BEGIN Given material

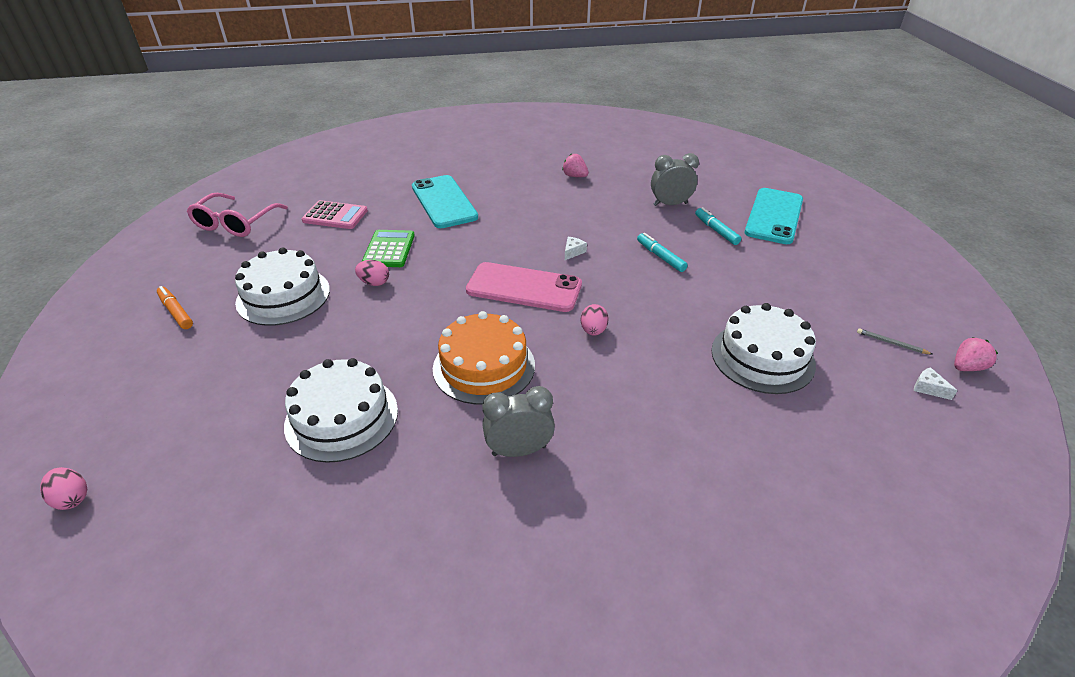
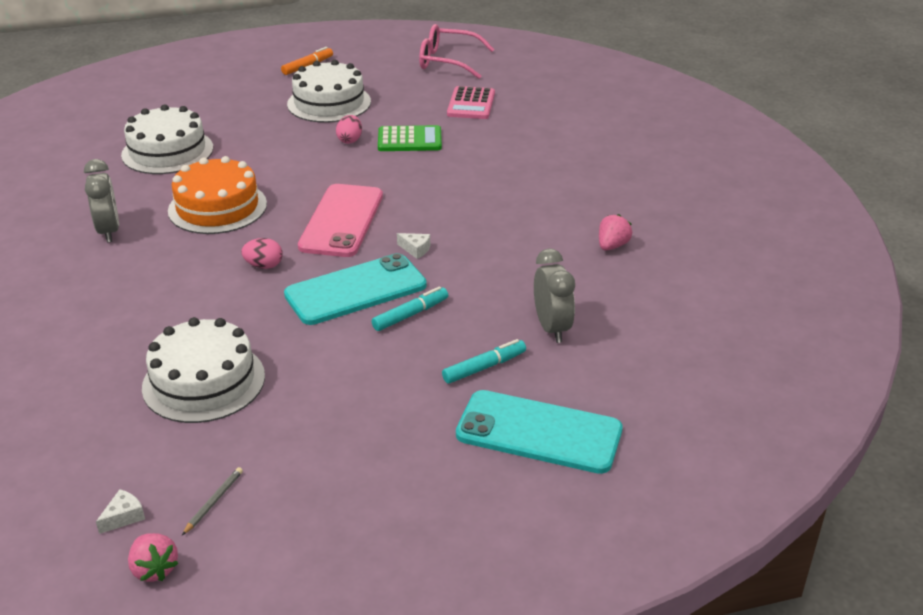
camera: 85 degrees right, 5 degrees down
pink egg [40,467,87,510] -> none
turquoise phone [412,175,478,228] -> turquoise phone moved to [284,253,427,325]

END Given material

- [Description of the task]: Only the pictures are to be left out; all other material is to be output exactly.

- [Written solution]:
camera: 85 degrees right, 5 degrees down
pink egg [40,467,87,510] -> none
turquoise phone [412,175,478,228] -> turquoise phone moved to [284,253,427,325]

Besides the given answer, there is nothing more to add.